- Object state change records -
-*-

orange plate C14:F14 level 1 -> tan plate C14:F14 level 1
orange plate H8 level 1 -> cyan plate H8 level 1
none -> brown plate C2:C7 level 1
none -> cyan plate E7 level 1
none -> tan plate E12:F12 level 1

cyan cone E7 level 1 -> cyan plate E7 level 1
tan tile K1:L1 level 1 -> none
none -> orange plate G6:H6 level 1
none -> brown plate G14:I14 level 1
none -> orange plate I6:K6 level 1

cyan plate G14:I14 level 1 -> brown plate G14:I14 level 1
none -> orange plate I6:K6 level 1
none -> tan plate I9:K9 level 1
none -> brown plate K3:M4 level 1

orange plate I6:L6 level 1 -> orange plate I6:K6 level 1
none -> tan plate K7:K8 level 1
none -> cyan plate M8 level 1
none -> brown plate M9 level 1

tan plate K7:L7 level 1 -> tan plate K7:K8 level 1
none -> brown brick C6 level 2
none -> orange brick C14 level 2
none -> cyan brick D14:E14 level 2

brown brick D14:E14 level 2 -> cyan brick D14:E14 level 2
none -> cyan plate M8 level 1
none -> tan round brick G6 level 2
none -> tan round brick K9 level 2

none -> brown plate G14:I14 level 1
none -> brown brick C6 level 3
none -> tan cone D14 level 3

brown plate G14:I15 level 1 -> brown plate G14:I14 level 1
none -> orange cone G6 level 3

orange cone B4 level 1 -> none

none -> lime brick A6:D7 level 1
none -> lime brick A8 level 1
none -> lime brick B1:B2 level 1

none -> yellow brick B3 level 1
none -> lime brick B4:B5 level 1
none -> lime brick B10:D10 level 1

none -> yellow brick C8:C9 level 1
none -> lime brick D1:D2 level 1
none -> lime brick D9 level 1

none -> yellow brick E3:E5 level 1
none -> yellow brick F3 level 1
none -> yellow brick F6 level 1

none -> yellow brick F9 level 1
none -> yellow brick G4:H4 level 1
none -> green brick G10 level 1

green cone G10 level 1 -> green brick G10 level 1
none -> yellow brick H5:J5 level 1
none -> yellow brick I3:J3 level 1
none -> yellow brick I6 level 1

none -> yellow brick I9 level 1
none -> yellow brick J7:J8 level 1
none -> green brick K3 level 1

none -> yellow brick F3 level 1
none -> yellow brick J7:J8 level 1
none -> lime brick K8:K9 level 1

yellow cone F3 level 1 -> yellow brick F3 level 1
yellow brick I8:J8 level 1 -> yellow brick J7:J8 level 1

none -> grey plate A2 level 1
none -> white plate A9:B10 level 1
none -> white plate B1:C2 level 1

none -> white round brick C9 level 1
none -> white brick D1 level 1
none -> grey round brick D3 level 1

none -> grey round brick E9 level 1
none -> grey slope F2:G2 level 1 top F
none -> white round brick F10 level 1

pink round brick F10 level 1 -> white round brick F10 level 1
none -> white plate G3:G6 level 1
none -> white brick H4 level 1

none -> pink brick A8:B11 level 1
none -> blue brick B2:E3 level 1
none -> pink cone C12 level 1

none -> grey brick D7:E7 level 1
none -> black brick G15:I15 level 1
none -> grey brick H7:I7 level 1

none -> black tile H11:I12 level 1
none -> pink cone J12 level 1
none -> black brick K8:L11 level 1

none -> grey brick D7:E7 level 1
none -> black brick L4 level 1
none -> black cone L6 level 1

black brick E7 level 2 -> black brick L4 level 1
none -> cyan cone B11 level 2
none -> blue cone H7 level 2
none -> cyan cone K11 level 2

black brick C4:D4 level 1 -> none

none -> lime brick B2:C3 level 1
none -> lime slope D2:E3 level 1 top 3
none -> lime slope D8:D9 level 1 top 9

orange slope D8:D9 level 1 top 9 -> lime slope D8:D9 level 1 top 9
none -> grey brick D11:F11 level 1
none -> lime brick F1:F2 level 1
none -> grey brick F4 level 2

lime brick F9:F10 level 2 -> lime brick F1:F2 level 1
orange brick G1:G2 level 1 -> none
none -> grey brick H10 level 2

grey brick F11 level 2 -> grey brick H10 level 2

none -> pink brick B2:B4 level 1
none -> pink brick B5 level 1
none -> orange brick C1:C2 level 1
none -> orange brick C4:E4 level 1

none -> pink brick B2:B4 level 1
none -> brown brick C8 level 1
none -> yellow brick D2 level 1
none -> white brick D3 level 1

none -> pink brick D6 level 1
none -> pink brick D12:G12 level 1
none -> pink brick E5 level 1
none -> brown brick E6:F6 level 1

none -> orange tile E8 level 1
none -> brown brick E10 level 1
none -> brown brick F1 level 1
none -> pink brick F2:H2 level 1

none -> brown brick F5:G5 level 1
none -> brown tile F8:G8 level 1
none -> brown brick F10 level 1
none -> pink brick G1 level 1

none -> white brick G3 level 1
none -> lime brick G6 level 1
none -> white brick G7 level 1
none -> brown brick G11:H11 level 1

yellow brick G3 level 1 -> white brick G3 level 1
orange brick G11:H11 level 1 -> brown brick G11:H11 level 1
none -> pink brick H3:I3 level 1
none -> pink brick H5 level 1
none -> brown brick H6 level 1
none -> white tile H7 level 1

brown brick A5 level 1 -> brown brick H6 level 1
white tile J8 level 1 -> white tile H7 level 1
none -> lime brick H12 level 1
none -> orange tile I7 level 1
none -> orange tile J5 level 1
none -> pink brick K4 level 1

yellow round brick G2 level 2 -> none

-*-

- Task item -
From the data above, output only the lines between the line containing "none -> lime brick B2:C3 level 1" and the line containing "none -> white brick D3 level 1", inclusive, exactly as written.

- Result of the exercise -
none -> lime brick B2:C3 level 1
none -> lime slope D2:E3 level 1 top 3
none -> lime slope D8:D9 level 1 top 9

orange slope D8:D9 level 1 top 9 -> lime slope D8:D9 level 1 top 9
none -> grey brick D11:F11 level 1
none -> lime brick F1:F2 level 1
none -> grey brick F4 level 2

lime brick F9:F10 level 2 -> lime brick F1:F2 level 1
orange brick G1:G2 level 1 -> none
none -> grey brick H10 level 2

grey brick F11 level 2 -> grey brick H10 level 2

none -> pink brick B2:B4 level 1
none -> pink brick B5 level 1
none -> orange brick C1:C2 level 1
none -> orange brick C4:E4 level 1

none -> pink brick B2:B4 level 1
none -> brown brick C8 level 1
none -> yellow brick D2 level 1
none -> white brick D3 level 1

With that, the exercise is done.